Scene edit records:

☆ ☆ ☆ ☆ ☆ ☆ ☆

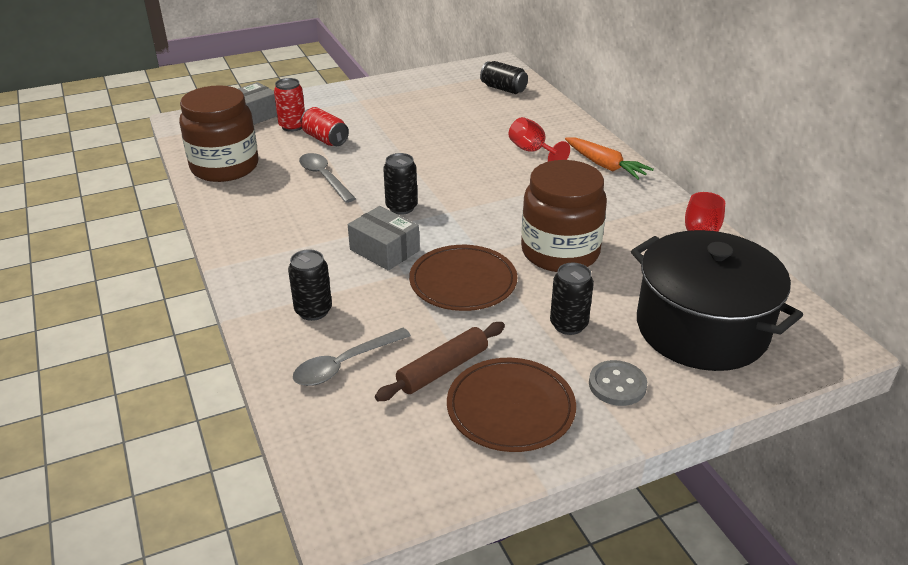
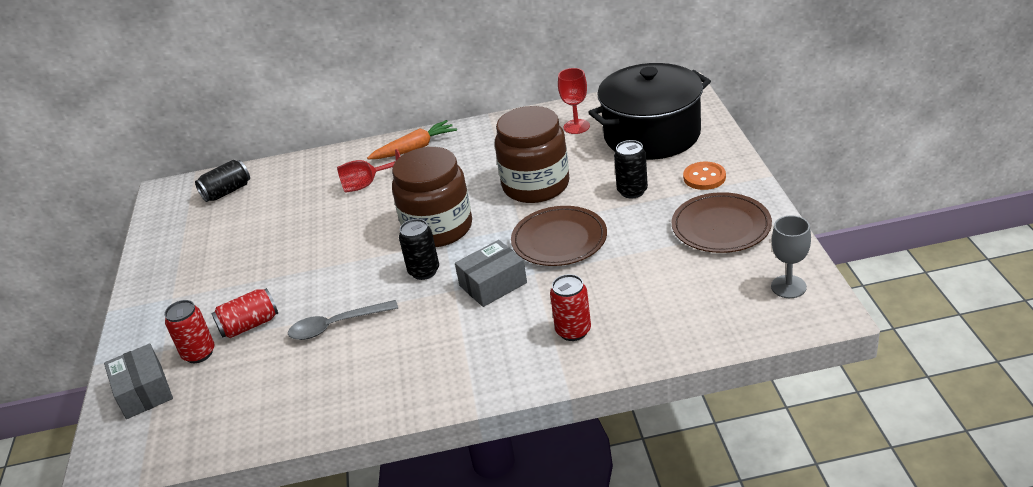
camera: 70 degrees left, 0 degrees up
(225, 167) = (262, 411): brown jar -> brown jar (438, 228)
(313, 311) = (573, 331): black can -> red can
(344, 364) = (654, 311): grey spoon -> none
(393, 479) = (788, 287): none -> grey goblet
(443, 369) = (671, 257): brown rolling pin -> none
(617, 385) = (704, 177): grey button -> orange button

☆ ☆ ☆ ☆ ☆ ☆ ☆

Tell how many lines in the data contain the word "brown", answering with that number and no other text.

2